───── Data supplied ─────

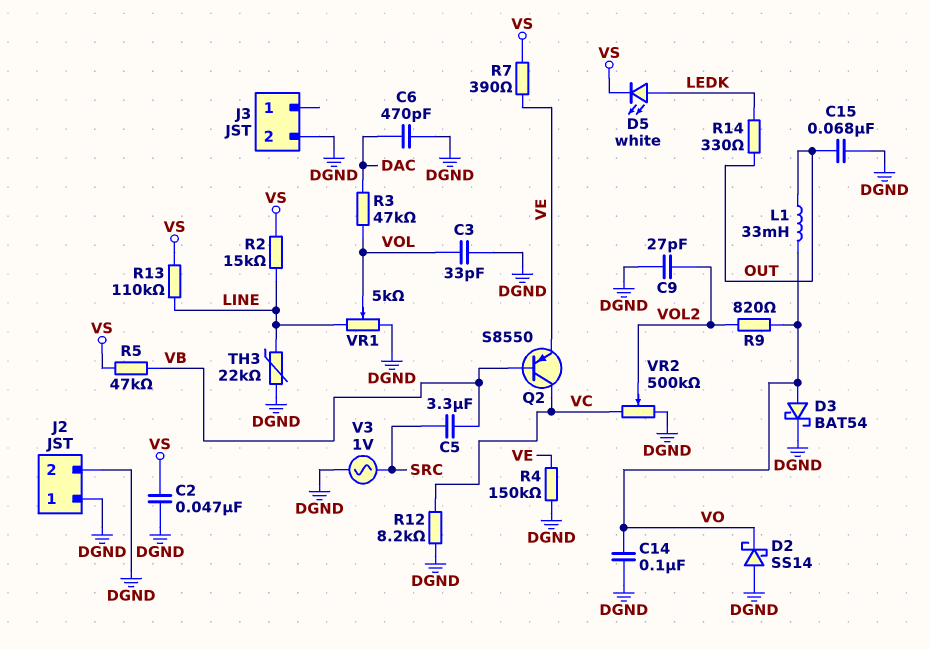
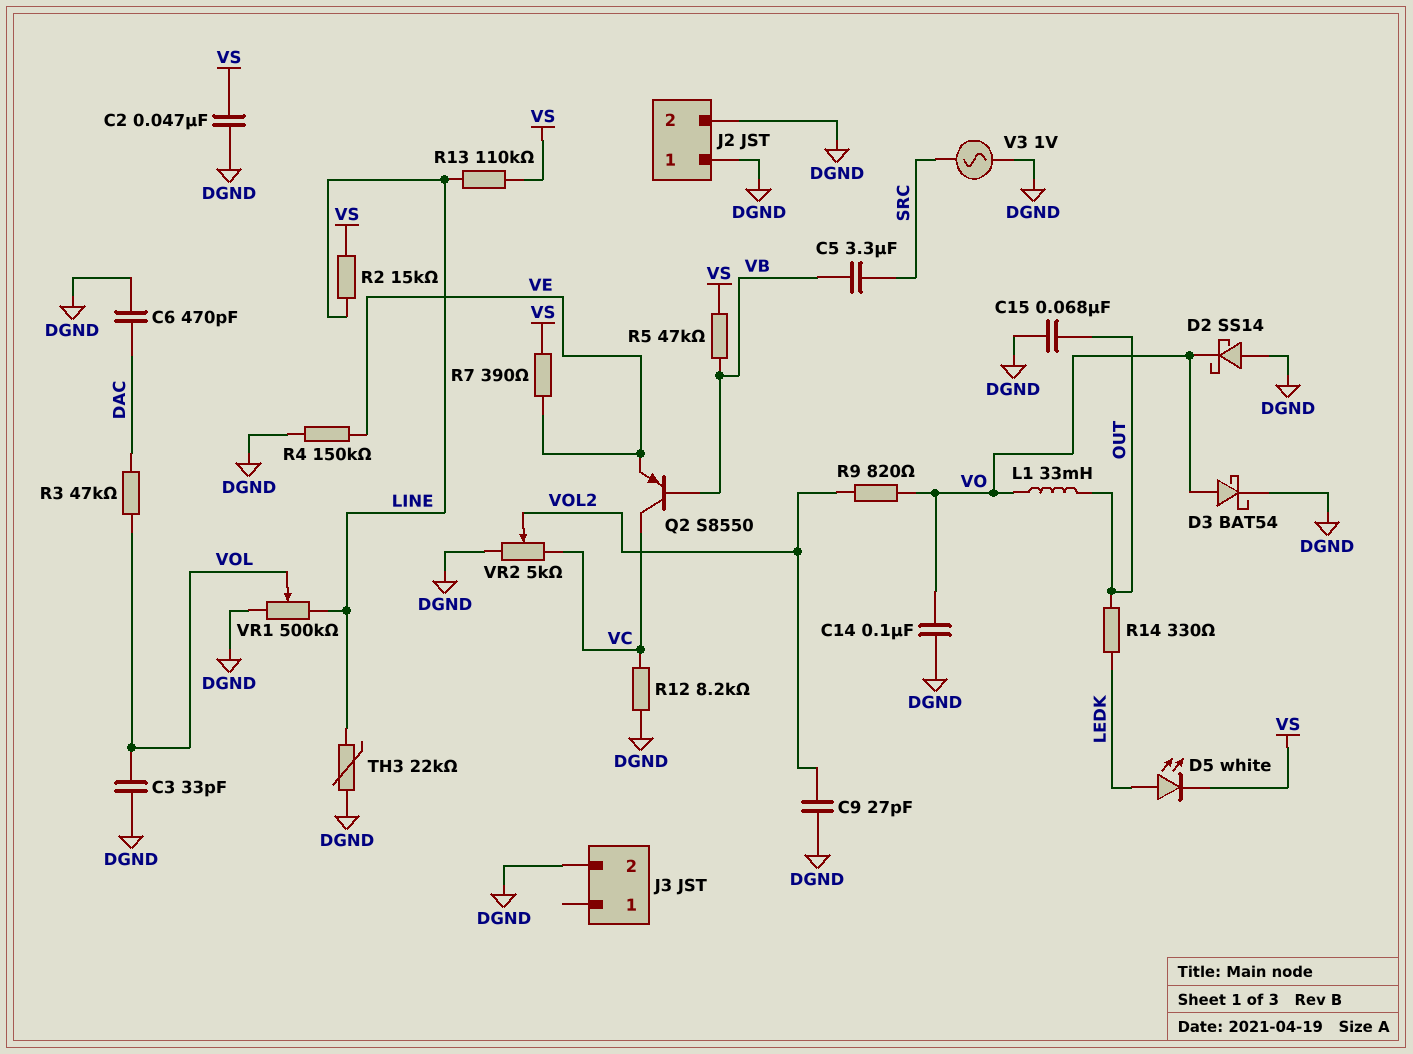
VR1: 5k (DGND, LINE, wiper VOL) -> 500k (DGND, LINE, wiper VOL)
VR2: 500k (DGND, VC, wiper VOL2) -> 5k (DGND, VC, wiper VOL2)

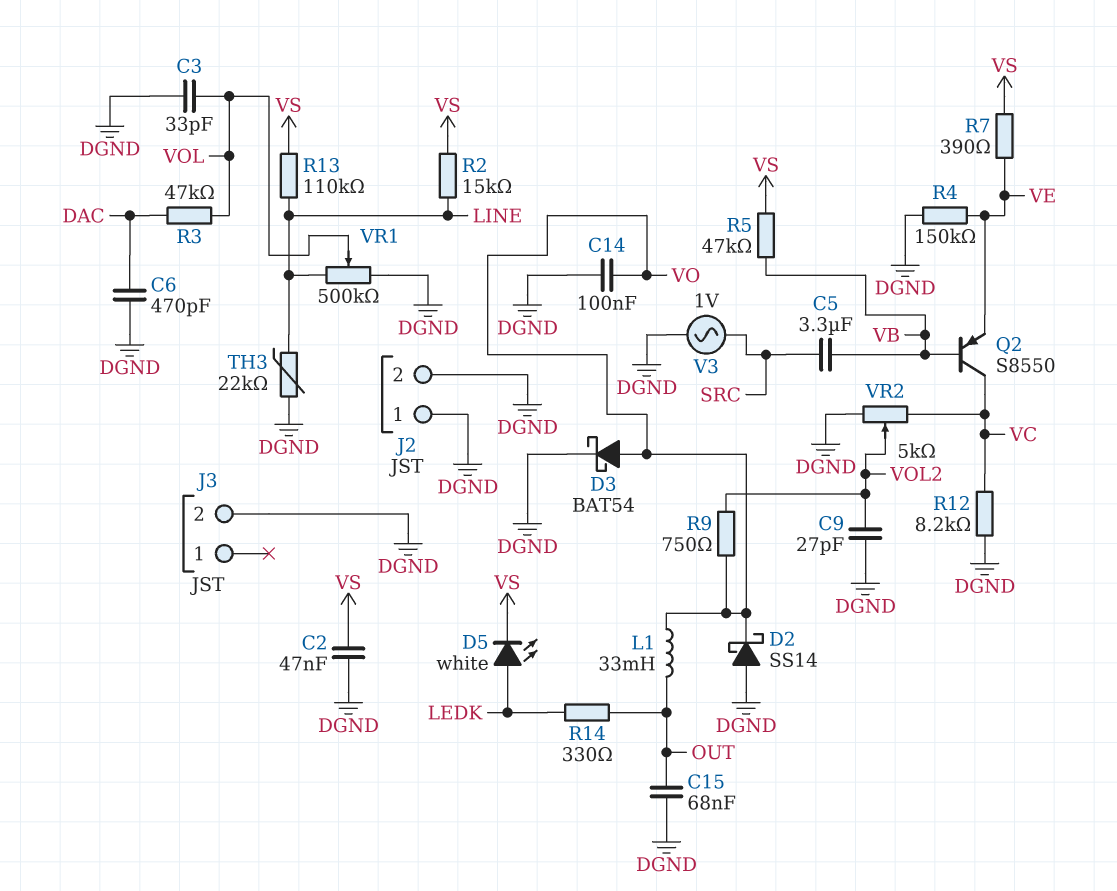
R9: 820 (VO, VOL2) -> 750 (VO, VOL2)

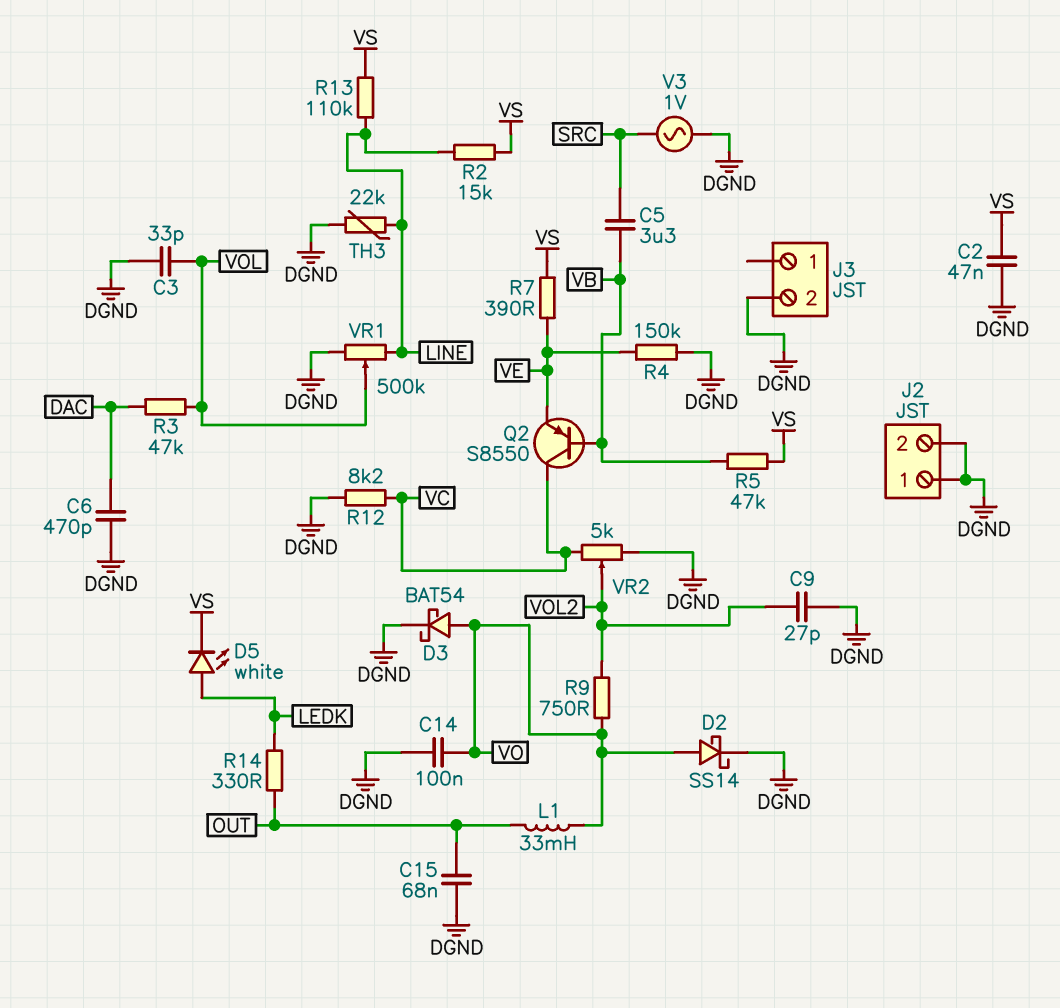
D2: schottky SS14 (A DGND, K VO) -> schottky SS14 (A VO, K DGND)

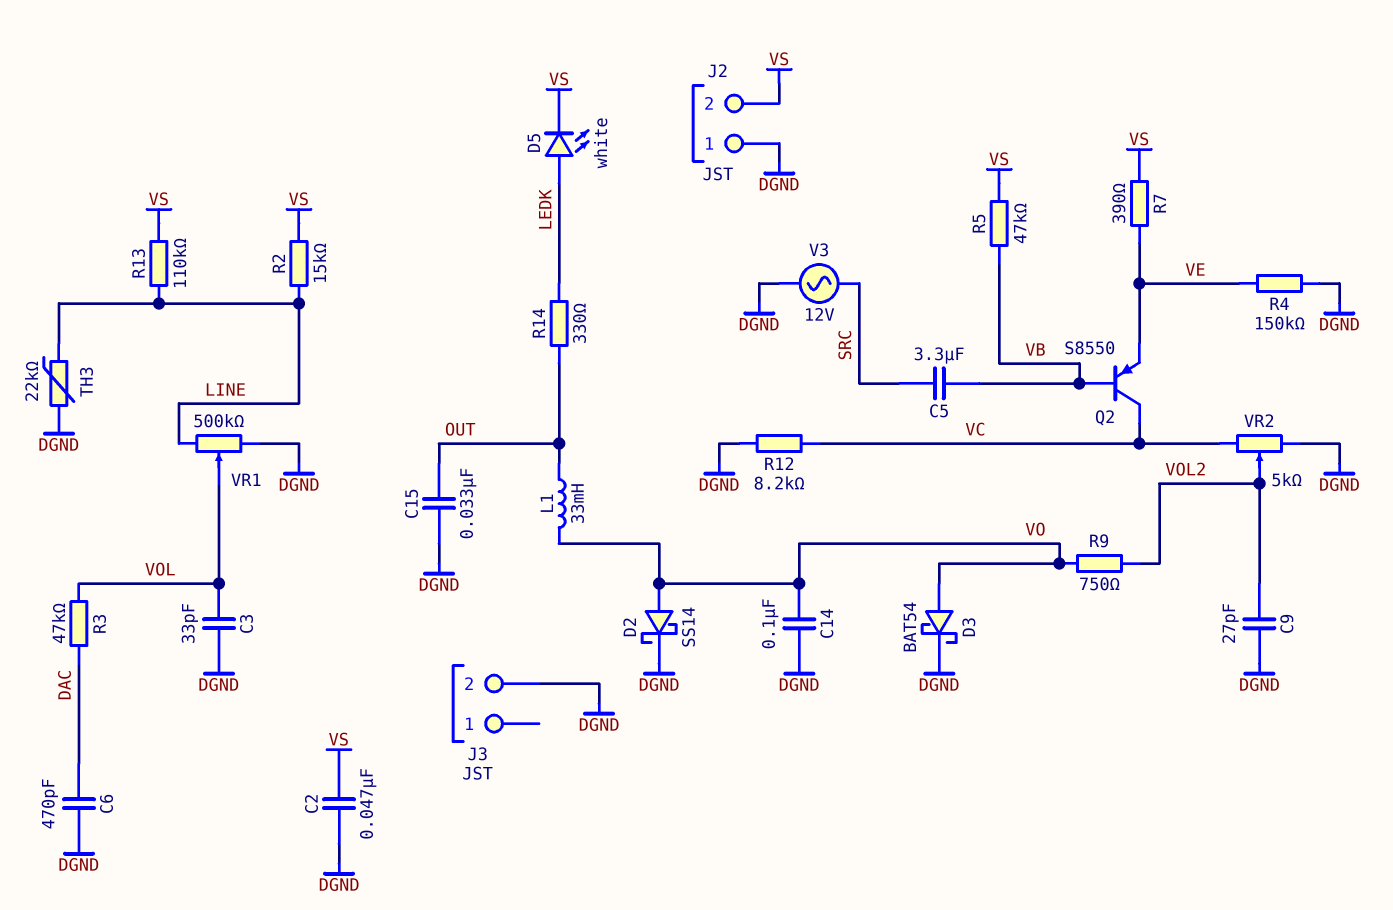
C15: 68nF (DGND, OUT) -> 33nF (DGND, OUT)
J2 pin 2: DGND -> VS
V3: AC 1V (DGND, SRC) -> AC 12V (DGND, SRC)

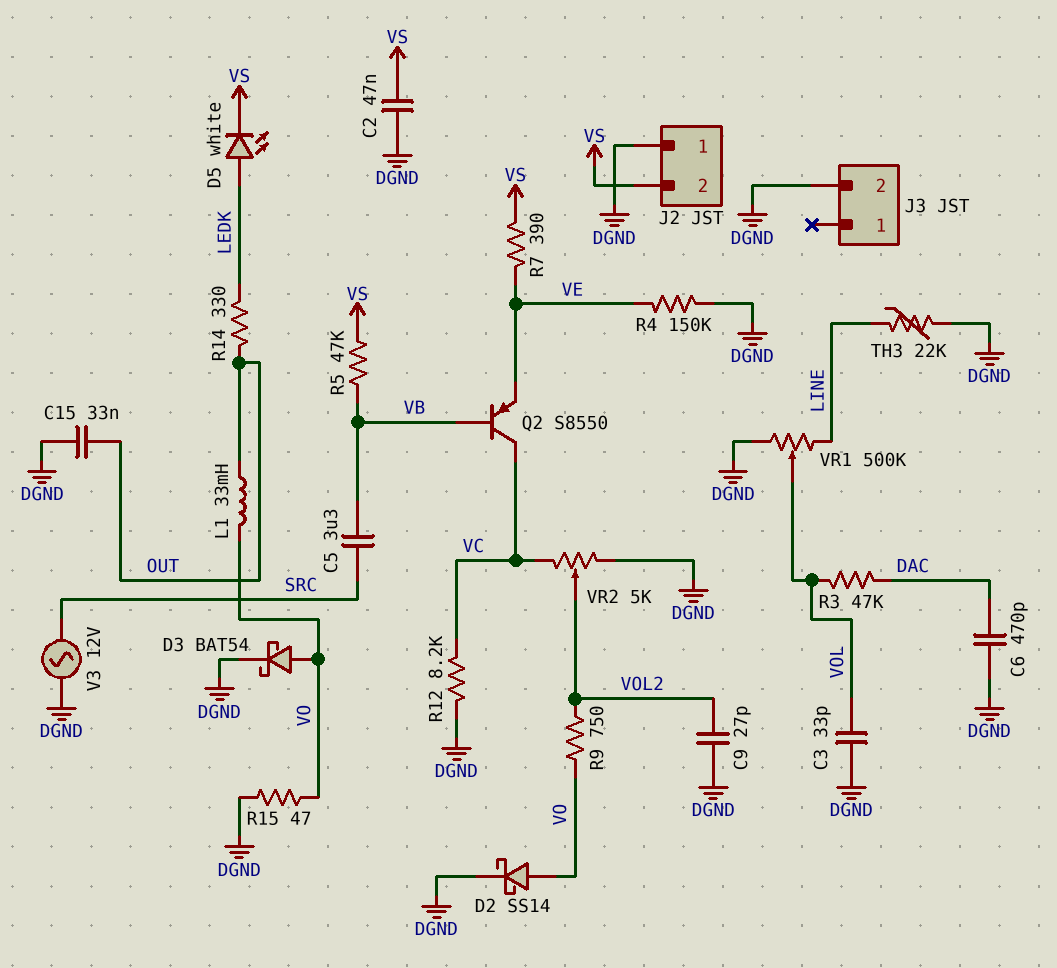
C14: 100nF (DGND, VO) -> none
R2: 15k (LINE, VS) -> none
R13: 110k (LINE, VS) -> none
R15: none -> 47 (DGND, VO)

─────

Description of the task: Look above for the line containing "C14: 100nF (DGND, VO) -> none", then please write out that line and each one after it through the end, exactly, with nothing else.

Completed task:
C14: 100nF (DGND, VO) -> none
R2: 15k (LINE, VS) -> none
R13: 110k (LINE, VS) -> none
R15: none -> 47 (DGND, VO)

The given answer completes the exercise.